Please repeat the lines below exactly. Begin with the line containing "J102 pin 2: GND -> N4" and go on through the line containing "P3 pin 2: N001 -> GND".

Content starts

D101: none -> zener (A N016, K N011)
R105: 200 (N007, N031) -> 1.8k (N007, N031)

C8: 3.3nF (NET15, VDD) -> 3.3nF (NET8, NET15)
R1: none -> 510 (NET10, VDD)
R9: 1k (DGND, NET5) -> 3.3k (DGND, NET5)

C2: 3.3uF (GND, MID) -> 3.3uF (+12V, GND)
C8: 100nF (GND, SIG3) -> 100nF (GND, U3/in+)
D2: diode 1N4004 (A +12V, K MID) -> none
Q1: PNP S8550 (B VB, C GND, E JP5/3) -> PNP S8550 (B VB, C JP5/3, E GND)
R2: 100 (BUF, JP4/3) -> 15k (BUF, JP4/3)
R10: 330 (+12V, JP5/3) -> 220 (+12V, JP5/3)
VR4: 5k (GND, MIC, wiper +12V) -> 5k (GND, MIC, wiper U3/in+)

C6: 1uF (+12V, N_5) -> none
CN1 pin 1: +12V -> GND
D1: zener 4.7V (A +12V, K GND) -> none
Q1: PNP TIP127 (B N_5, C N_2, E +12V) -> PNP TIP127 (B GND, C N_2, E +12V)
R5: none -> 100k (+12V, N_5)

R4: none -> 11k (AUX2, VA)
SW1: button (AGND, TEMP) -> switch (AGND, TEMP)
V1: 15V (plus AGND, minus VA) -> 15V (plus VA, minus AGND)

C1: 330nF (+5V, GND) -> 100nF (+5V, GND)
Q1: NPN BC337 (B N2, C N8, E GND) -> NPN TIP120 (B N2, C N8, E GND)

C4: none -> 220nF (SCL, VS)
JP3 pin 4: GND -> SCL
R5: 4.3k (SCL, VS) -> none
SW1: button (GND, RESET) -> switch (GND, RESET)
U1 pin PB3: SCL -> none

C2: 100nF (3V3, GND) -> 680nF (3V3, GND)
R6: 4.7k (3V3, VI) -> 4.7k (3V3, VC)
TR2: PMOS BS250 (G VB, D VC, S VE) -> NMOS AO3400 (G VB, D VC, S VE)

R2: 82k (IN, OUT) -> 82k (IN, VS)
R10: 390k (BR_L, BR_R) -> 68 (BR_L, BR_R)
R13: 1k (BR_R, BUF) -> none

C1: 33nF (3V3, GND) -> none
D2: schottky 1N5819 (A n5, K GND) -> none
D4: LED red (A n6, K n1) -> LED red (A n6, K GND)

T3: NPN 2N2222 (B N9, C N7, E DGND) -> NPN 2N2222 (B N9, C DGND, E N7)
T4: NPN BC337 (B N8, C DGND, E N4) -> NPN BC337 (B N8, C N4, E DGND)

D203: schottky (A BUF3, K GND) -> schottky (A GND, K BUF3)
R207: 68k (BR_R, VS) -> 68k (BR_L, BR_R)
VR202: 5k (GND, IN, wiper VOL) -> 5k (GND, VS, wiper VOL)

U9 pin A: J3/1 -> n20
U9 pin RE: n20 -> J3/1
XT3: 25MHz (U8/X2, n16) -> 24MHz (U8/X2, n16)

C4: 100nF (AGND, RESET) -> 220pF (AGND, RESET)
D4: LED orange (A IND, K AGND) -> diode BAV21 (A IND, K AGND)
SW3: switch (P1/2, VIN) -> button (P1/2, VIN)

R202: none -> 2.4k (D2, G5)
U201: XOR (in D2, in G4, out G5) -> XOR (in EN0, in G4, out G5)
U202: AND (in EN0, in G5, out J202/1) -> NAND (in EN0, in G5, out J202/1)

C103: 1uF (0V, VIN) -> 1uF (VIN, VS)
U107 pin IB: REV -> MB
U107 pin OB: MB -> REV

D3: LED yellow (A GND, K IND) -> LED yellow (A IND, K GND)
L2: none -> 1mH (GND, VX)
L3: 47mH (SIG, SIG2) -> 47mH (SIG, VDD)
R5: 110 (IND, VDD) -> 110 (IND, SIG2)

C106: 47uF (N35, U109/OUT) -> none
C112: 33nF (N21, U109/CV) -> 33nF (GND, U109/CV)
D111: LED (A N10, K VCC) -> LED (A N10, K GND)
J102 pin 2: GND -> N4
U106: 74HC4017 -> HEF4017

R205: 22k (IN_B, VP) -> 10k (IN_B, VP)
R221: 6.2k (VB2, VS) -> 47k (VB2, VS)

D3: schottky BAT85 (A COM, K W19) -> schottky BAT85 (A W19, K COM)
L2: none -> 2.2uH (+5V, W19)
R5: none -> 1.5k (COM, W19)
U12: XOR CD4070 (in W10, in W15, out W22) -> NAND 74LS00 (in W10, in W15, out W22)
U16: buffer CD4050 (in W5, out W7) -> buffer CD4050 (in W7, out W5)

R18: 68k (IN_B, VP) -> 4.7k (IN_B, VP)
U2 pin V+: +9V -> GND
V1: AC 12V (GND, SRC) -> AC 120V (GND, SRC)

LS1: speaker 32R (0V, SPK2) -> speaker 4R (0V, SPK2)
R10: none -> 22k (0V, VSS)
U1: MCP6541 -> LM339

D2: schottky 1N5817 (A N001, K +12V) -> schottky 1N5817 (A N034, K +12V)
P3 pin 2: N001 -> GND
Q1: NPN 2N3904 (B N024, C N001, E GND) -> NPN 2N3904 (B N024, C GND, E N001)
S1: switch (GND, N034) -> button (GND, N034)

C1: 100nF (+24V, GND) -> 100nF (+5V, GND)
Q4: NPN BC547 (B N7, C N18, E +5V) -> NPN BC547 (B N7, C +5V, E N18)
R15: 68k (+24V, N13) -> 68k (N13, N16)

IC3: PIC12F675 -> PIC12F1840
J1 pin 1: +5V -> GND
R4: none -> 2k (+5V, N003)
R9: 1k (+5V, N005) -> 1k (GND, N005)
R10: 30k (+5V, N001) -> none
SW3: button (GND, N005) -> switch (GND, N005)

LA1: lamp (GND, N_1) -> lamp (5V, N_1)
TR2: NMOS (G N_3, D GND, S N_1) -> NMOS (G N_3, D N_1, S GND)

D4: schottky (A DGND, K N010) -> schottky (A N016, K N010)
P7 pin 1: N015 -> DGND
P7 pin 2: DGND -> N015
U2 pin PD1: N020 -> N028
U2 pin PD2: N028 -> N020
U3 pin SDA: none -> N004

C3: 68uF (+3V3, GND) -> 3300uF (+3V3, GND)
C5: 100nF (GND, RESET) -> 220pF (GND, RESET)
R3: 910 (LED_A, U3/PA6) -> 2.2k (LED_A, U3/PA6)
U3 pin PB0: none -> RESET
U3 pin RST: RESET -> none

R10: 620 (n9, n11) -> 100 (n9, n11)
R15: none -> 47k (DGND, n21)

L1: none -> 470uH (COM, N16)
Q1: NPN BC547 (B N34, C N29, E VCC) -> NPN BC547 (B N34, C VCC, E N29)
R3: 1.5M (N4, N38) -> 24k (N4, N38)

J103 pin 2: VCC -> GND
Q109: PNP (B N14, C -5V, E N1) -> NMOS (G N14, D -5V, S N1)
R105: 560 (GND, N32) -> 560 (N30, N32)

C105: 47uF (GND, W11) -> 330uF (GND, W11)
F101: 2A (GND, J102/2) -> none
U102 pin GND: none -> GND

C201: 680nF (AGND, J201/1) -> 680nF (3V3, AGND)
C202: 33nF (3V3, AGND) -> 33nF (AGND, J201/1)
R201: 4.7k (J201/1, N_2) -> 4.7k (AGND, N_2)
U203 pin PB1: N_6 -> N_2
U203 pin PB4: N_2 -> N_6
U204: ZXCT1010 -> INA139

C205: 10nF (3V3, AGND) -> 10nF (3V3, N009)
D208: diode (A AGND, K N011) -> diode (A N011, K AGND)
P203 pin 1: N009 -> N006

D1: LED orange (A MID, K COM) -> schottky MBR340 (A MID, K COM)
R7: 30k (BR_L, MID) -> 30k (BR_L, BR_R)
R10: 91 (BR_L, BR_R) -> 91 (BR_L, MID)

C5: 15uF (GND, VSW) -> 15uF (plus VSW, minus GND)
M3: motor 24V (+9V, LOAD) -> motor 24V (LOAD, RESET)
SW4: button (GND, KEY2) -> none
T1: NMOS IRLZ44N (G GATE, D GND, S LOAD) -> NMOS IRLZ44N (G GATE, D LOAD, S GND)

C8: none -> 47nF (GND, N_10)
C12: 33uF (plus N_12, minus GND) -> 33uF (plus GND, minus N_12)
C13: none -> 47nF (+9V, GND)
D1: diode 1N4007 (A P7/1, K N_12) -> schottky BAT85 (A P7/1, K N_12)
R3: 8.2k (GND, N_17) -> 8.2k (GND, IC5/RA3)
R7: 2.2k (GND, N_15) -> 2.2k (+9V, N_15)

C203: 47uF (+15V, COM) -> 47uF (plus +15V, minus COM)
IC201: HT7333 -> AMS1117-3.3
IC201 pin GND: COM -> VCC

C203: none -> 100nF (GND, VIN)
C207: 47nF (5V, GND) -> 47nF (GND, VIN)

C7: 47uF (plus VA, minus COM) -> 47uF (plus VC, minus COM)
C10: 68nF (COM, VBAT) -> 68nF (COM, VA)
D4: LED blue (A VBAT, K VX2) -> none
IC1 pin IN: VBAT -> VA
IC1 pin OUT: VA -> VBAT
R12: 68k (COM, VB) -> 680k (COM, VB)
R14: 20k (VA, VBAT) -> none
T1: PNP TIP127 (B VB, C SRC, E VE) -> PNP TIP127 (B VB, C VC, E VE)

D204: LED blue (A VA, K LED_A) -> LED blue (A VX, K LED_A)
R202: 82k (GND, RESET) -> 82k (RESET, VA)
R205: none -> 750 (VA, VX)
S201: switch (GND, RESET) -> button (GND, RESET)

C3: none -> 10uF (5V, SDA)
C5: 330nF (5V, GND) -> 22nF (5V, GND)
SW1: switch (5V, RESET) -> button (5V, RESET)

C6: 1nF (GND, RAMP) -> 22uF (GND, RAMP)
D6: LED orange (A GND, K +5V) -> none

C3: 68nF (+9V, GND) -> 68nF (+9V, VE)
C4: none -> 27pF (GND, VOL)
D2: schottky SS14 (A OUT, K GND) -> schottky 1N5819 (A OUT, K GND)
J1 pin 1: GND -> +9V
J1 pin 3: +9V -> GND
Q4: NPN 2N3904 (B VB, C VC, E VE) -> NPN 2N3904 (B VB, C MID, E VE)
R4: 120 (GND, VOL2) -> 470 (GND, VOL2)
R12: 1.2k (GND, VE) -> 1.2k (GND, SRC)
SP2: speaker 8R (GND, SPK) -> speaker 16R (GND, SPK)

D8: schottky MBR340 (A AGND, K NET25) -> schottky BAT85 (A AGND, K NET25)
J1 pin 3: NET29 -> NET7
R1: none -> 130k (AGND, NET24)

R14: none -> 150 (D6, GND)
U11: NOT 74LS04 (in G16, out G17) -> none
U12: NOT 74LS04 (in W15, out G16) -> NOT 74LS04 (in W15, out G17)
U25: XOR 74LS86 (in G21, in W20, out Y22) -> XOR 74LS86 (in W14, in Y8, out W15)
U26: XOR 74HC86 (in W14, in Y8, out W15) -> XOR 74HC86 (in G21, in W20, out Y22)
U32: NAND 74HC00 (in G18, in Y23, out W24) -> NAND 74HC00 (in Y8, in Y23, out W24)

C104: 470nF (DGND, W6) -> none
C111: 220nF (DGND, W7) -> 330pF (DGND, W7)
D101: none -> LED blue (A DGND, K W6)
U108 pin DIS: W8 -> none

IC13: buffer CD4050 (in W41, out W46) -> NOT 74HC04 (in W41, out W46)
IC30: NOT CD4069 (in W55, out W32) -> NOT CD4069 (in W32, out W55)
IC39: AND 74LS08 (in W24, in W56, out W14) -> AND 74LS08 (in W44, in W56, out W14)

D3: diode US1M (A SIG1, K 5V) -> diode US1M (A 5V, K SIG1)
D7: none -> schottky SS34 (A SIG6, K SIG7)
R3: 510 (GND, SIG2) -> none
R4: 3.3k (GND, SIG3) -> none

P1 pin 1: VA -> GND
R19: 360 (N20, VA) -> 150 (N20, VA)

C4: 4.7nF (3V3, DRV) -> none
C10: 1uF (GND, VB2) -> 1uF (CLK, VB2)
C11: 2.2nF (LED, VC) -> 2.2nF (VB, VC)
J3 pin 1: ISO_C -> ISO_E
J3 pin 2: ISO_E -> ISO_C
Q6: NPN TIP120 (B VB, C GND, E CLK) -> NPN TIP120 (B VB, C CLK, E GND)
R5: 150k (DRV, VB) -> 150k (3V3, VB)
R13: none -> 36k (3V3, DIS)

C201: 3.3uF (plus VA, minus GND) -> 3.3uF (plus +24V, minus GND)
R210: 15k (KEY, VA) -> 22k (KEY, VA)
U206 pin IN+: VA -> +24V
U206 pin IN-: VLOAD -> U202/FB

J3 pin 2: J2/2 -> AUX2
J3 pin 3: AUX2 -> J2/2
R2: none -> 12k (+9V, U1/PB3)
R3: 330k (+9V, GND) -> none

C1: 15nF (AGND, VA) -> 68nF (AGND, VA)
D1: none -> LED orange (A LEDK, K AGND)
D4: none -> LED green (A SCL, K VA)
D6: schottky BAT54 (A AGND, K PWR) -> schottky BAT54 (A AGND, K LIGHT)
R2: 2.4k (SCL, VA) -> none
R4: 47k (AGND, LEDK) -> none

Content ends

** EXERCISE RESULT **
J102 pin 2: GND -> N4
U106: 74HC4017 -> HEF4017

R205: 22k (IN_B, VP) -> 10k (IN_B, VP)
R221: 6.2k (VB2, VS) -> 47k (VB2, VS)

D3: schottky BAT85 (A COM, K W19) -> schottky BAT85 (A W19, K COM)
L2: none -> 2.2uH (+5V, W19)
R5: none -> 1.5k (COM, W19)
U12: XOR CD4070 (in W10, in W15, out W22) -> NAND 74LS00 (in W10, in W15, out W22)
U16: buffer CD4050 (in W5, out W7) -> buffer CD4050 (in W7, out W5)

R18: 68k (IN_B, VP) -> 4.7k (IN_B, VP)
U2 pin V+: +9V -> GND
V1: AC 12V (GND, SRC) -> AC 120V (GND, SRC)

LS1: speaker 32R (0V, SPK2) -> speaker 4R (0V, SPK2)
R10: none -> 22k (0V, VSS)
U1: MCP6541 -> LM339

D2: schottky 1N5817 (A N001, K +12V) -> schottky 1N5817 (A N034, K +12V)
P3 pin 2: N001 -> GND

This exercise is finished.